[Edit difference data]
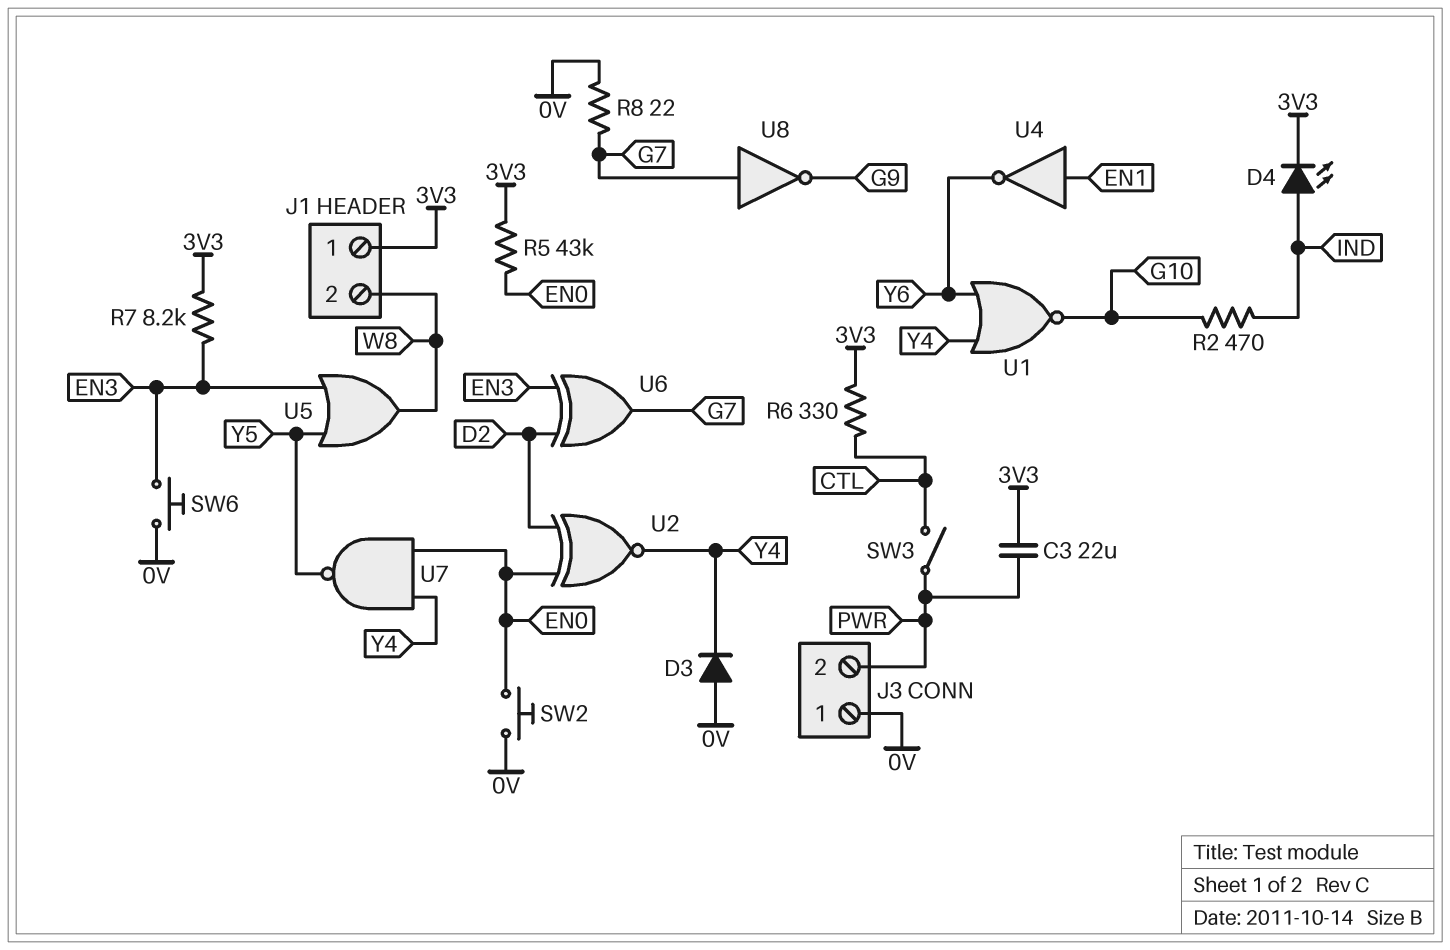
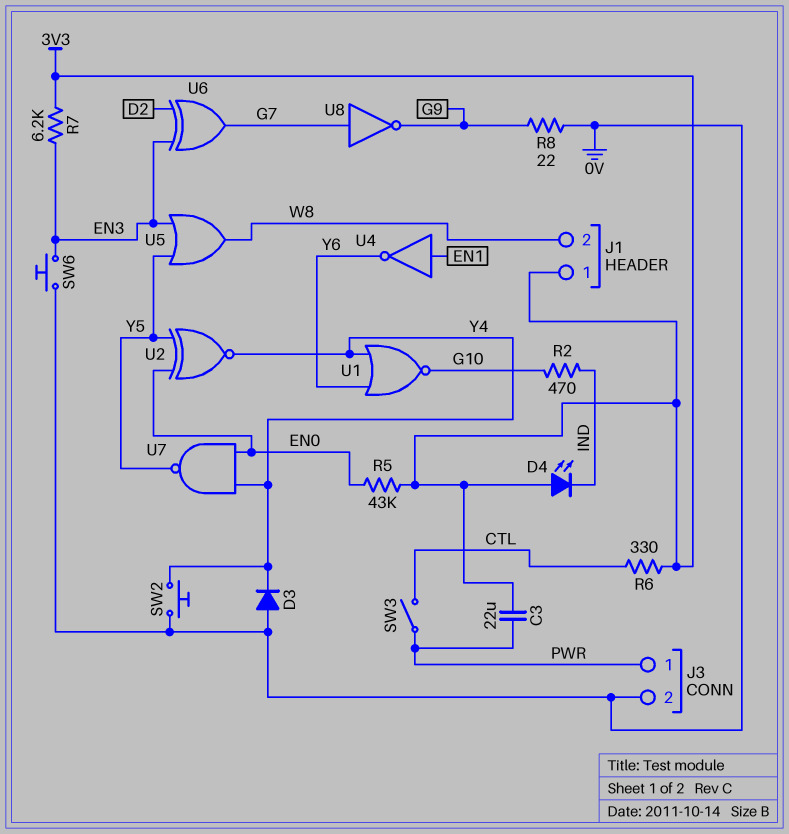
D4: LED (A IND, K 3V3) -> LED (A 3V3, K IND)
J3 pin 1: 0V -> PWR
J3 pin 2: PWR -> 0V
R7: 8.2k (3V3, EN3) -> 6.2k (3V3, EN3)
R8: 22 (0V, G7) -> 22 (0V, G9)
SW2: button (0V, EN0) -> button (0V, Y4)
U2: XNOR (in D2, in EN0, out Y4) -> XNOR (in EN0, in Y5, out Y4)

▶ _Problem requirements_:
Apart from its pictures, the data is to be repeated exactly.

▶ _Answer below_:
D4: LED (A IND, K 3V3) -> LED (A 3V3, K IND)
J3 pin 1: 0V -> PWR
J3 pin 2: PWR -> 0V
R7: 8.2k (3V3, EN3) -> 6.2k (3V3, EN3)
R8: 22 (0V, G7) -> 22 (0V, G9)
SW2: button (0V, EN0) -> button (0V, Y4)
U2: XNOR (in D2, in EN0, out Y4) -> XNOR (in EN0, in Y5, out Y4)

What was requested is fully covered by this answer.